Task directions →
In the copy you make of the entries, no picture should appear, and every word must match.

Source information START

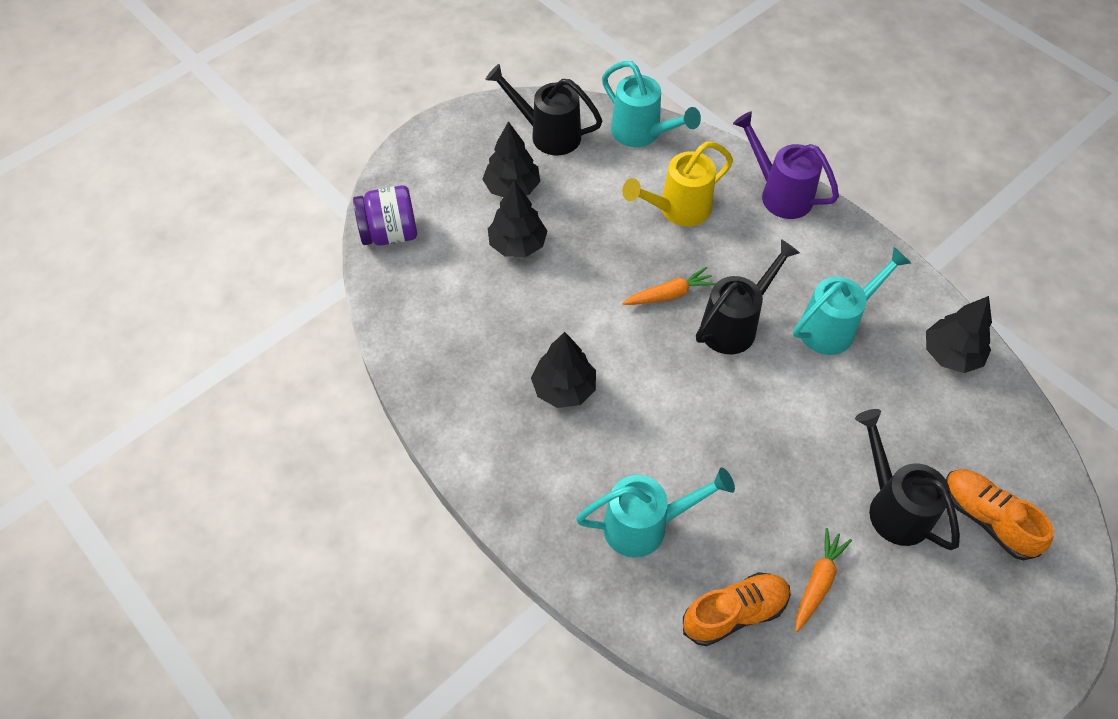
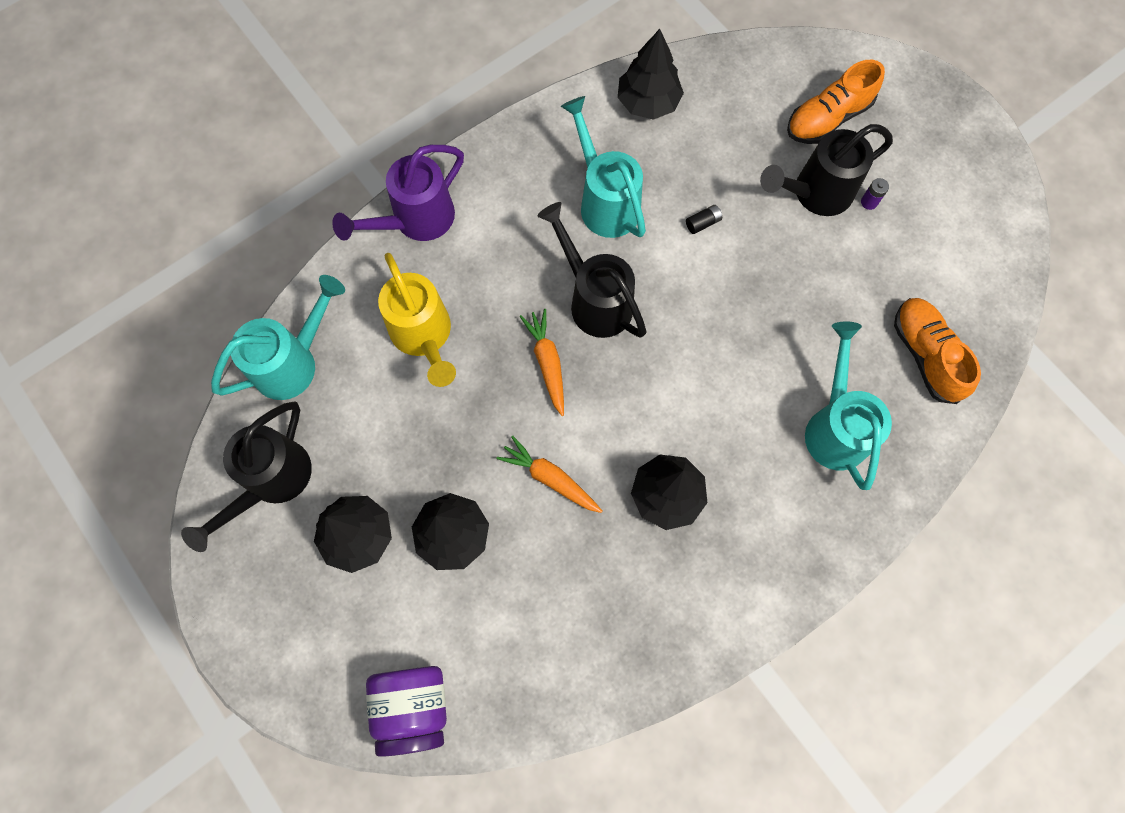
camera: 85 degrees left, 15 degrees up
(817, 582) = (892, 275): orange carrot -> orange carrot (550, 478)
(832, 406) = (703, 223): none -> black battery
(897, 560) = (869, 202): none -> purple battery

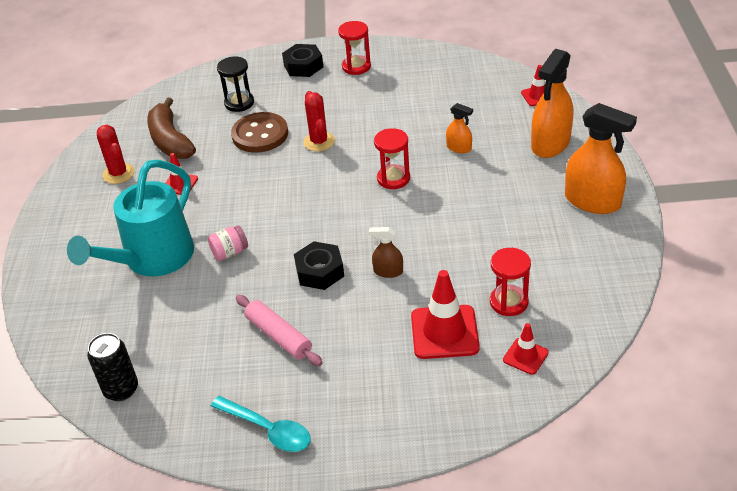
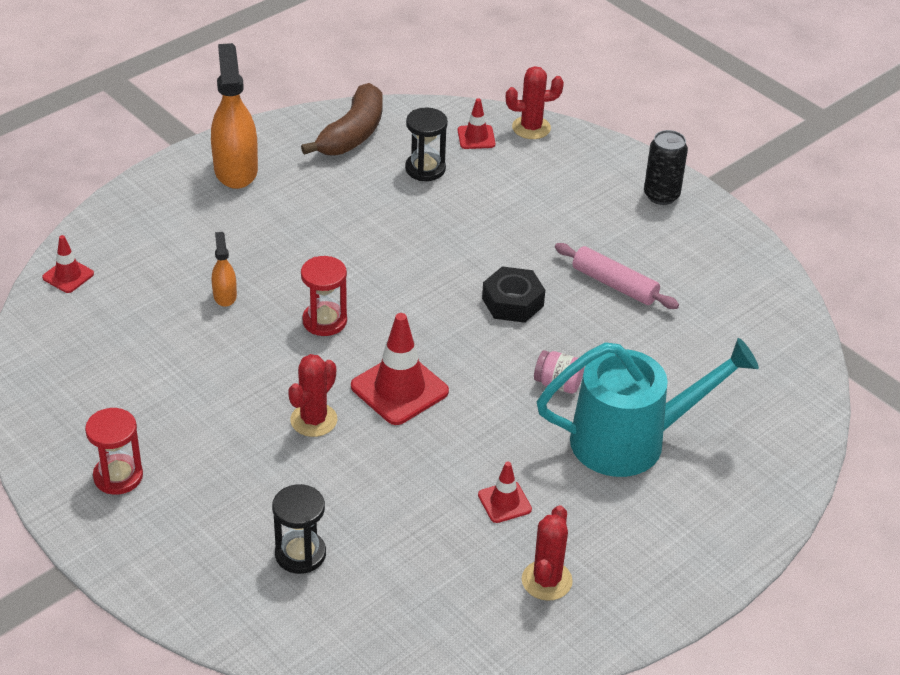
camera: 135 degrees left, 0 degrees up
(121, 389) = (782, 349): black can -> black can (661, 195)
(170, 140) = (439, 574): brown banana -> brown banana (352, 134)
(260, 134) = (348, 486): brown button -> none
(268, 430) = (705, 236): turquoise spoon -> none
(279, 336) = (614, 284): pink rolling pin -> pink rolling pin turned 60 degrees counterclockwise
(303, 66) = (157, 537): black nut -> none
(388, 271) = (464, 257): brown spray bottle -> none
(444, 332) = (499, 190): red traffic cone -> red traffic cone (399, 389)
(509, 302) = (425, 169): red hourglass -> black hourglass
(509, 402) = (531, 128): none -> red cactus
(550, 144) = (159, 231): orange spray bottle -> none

Source information END

Task response →
camera: 85 degrees left, 15 degrees up
(817, 582) = (892, 275): orange carrot -> orange carrot (550, 478)
(832, 406) = (703, 223): none -> black battery
(897, 560) = (869, 202): none -> purple battery

camera: 135 degrees left, 0 degrees up
(121, 389) = (782, 349): black can -> black can (661, 195)
(170, 140) = (439, 574): brown banana -> brown banana (352, 134)
(260, 134) = (348, 486): brown button -> none
(268, 430) = (705, 236): turquoise spoon -> none
(279, 336) = (614, 284): pink rolling pin -> pink rolling pin turned 60 degrees counterclockwise
(303, 66) = (157, 537): black nut -> none
(388, 271) = (464, 257): brown spray bottle -> none
(444, 332) = (499, 190): red traffic cone -> red traffic cone (399, 389)
(509, 302) = (425, 169): red hourglass -> black hourglass
(509, 402) = (531, 128): none -> red cactus
(550, 144) = (159, 231): orange spray bottle -> none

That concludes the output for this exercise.